*** The data ***
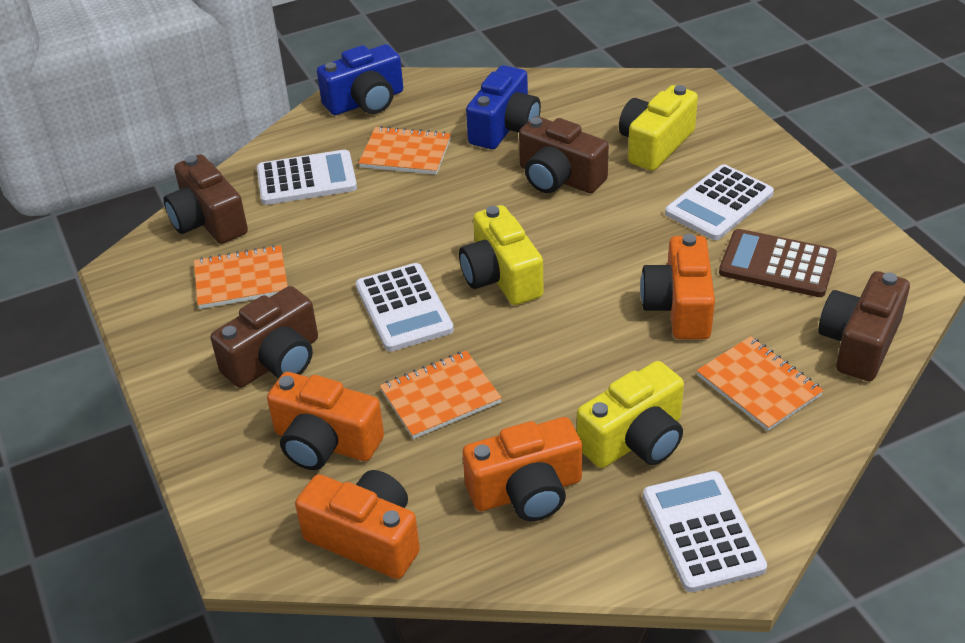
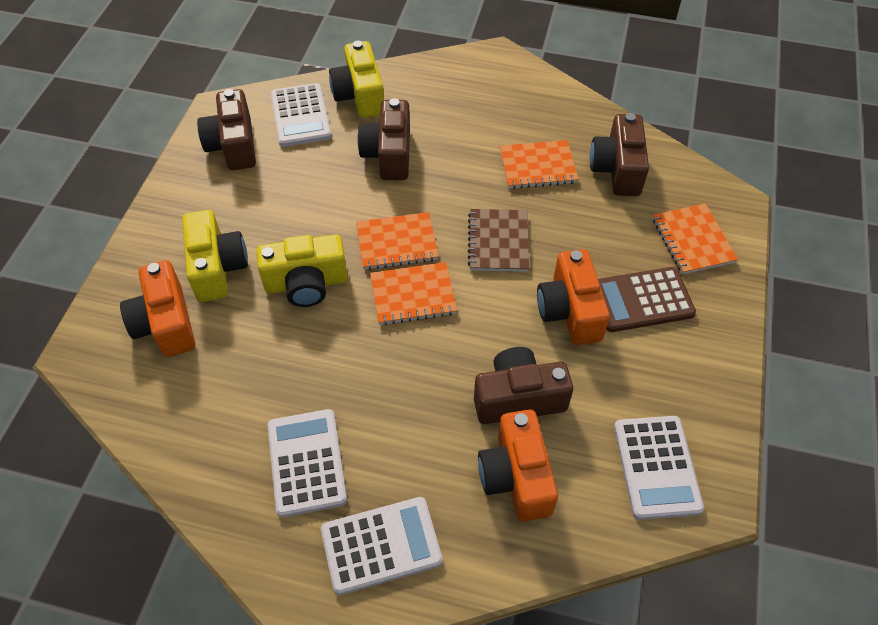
blue camera: 2 -> 0
brown notebook: 0 -> 1
orange camera: 4 -> 3

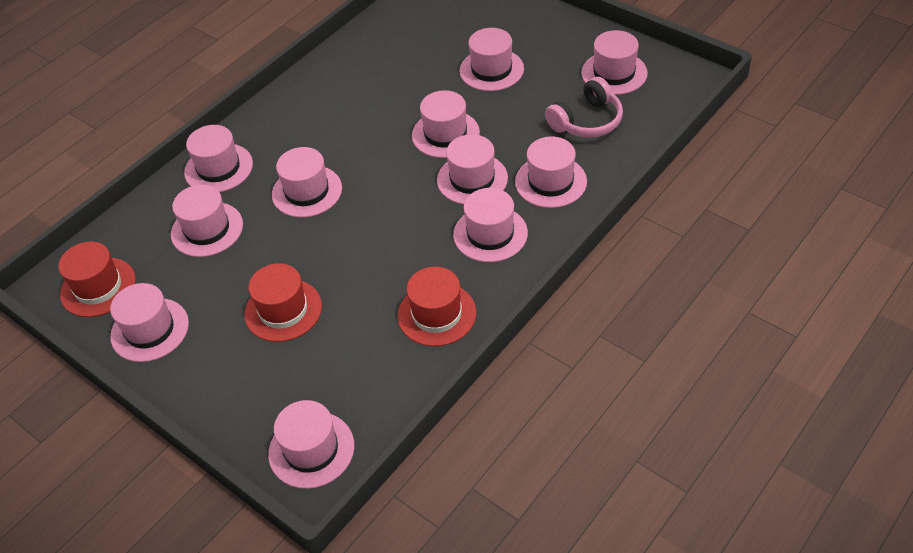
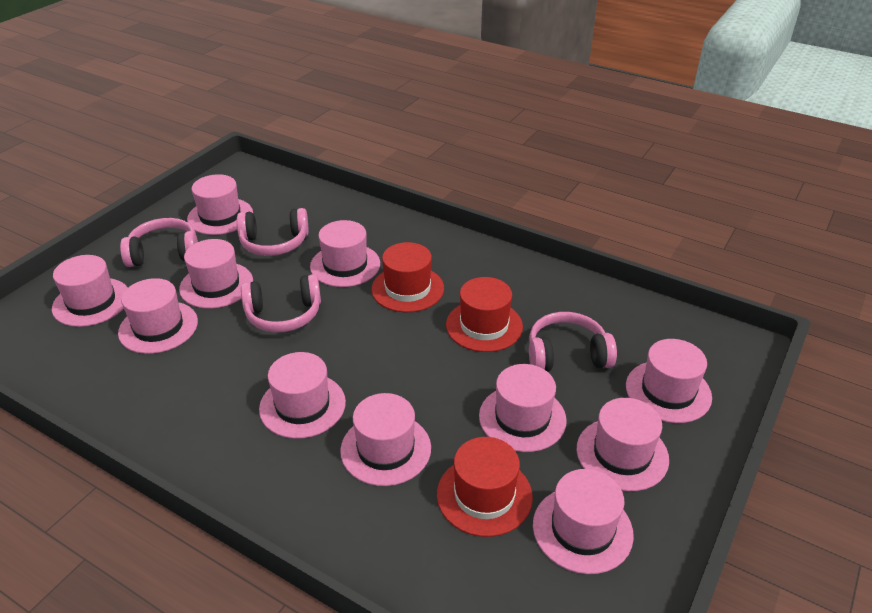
pink headphones: 1 -> 4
***
= Work required =
Each line above should be returned exactly as it stands, minus any pictures.

= Answer to the problem =
blue camera: 2 -> 0
brown notebook: 0 -> 1
orange camera: 4 -> 3

pink headphones: 1 -> 4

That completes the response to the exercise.